→ **BRIEF**
Leaving out all pictures, return the records word for word.

→ **DATA EXTRACT**
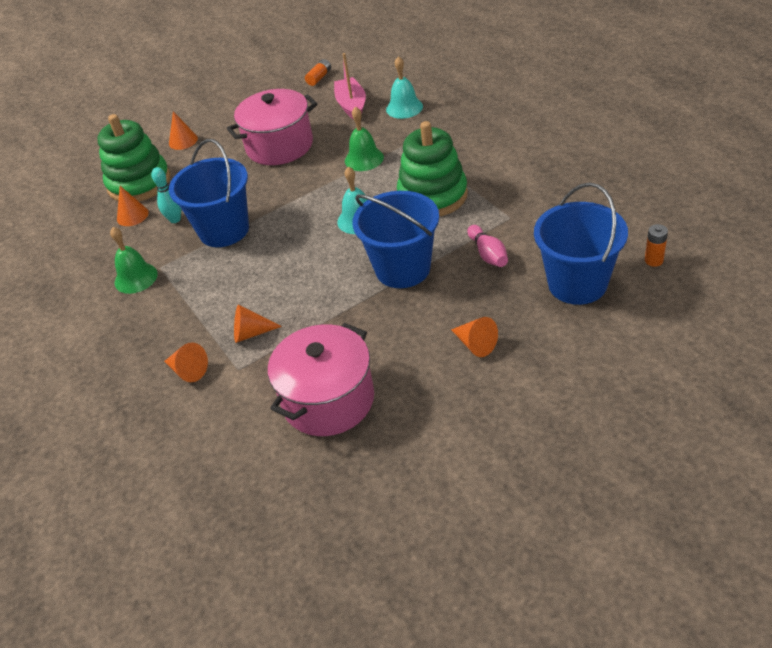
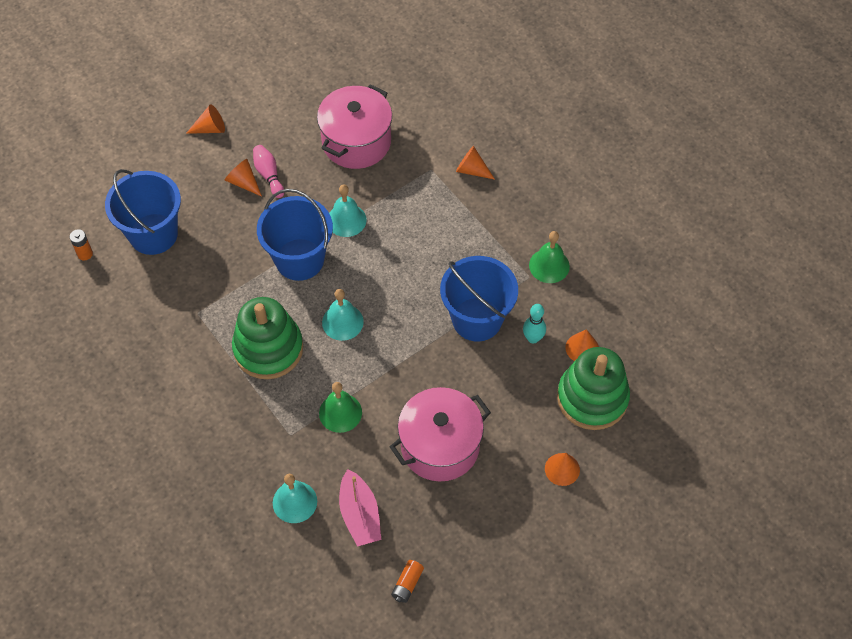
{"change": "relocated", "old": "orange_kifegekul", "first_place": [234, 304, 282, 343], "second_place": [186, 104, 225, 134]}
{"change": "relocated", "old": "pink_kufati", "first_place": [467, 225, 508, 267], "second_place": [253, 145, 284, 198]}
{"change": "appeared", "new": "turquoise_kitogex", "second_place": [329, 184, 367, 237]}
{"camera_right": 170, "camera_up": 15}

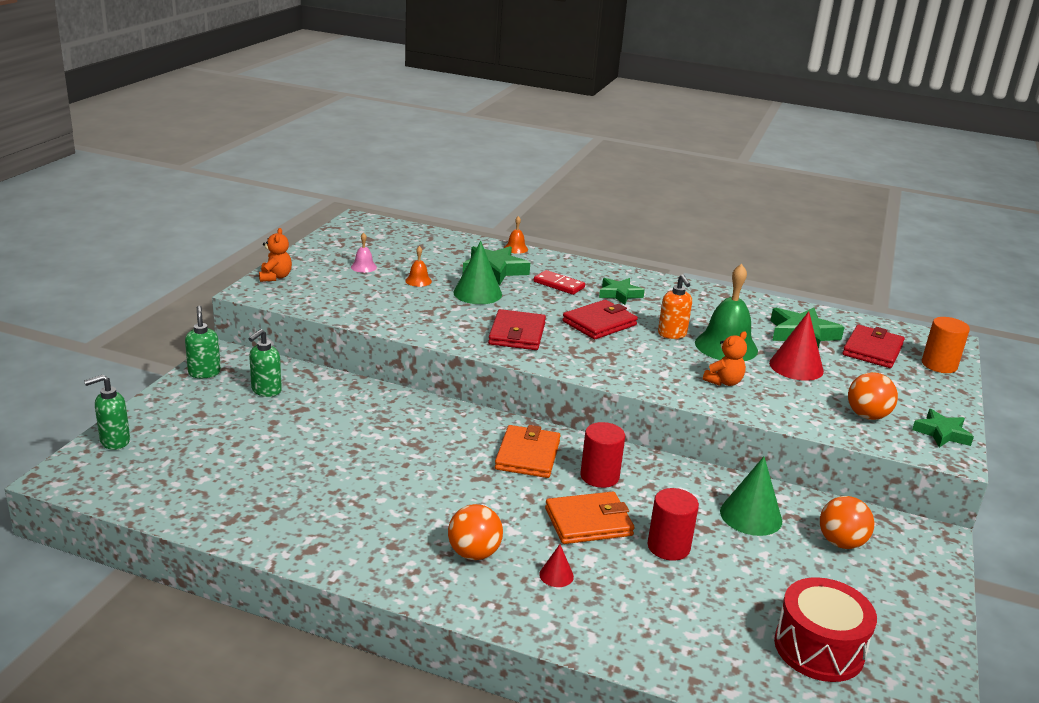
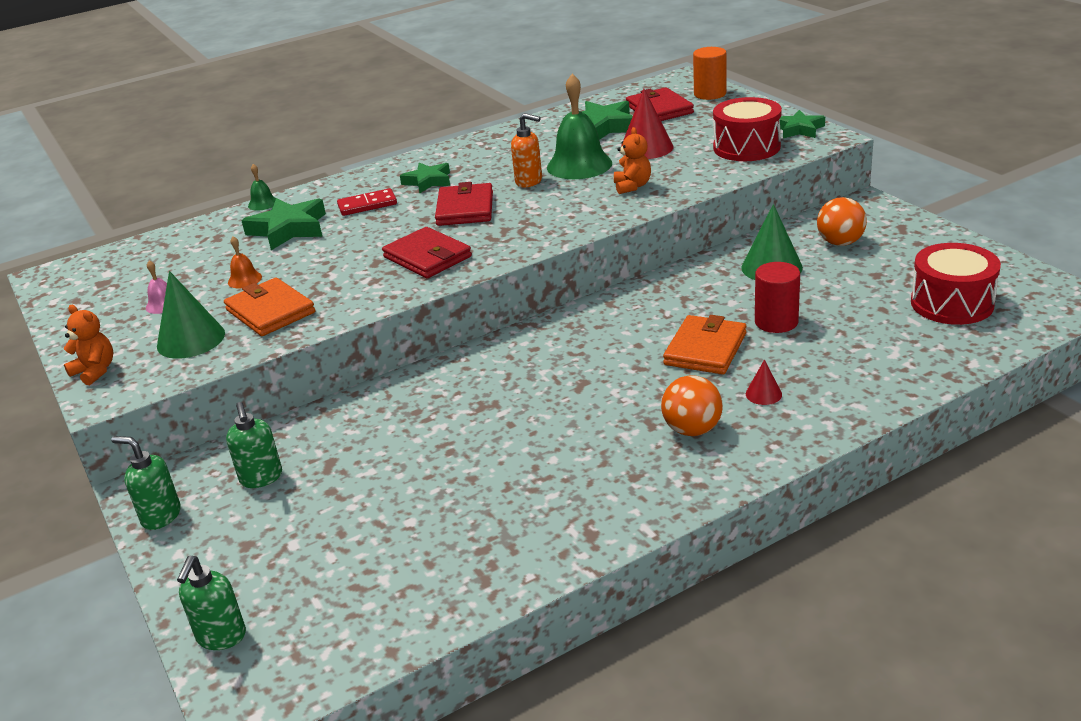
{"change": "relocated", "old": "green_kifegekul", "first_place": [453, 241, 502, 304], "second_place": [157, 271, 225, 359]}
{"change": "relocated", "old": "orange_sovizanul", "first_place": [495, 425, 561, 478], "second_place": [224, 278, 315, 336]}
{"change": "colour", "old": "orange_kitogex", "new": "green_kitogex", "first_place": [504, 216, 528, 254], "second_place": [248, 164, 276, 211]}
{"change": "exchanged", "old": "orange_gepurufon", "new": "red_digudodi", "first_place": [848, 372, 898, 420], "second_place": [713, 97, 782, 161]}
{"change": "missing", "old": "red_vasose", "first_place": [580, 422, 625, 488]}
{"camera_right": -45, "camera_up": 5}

→ **ANSWER TO THIS PROBLEM**
{"change": "relocated", "old": "orange_kifegekul", "first_place": [234, 304, 282, 343], "second_place": [186, 104, 225, 134]}
{"change": "relocated", "old": "pink_kufati", "first_place": [467, 225, 508, 267], "second_place": [253, 145, 284, 198]}
{"change": "appeared", "new": "turquoise_kitogex", "second_place": [329, 184, 367, 237]}
{"camera_right": 170, "camera_up": 15}

{"change": "relocated", "old": "green_kifegekul", "first_place": [453, 241, 502, 304], "second_place": [157, 271, 225, 359]}
{"change": "relocated", "old": "orange_sovizanul", "first_place": [495, 425, 561, 478], "second_place": [224, 278, 315, 336]}
{"change": "colour", "old": "orange_kitogex", "new": "green_kitogex", "first_place": [504, 216, 528, 254], "second_place": [248, 164, 276, 211]}
{"change": "exchanged", "old": "orange_gepurufon", "new": "red_digudodi", "first_place": [848, 372, 898, 420], "second_place": [713, 97, 782, 161]}
{"change": "missing", "old": "red_vasose", "first_place": [580, 422, 625, 488]}
{"camera_right": -45, "camera_up": 5}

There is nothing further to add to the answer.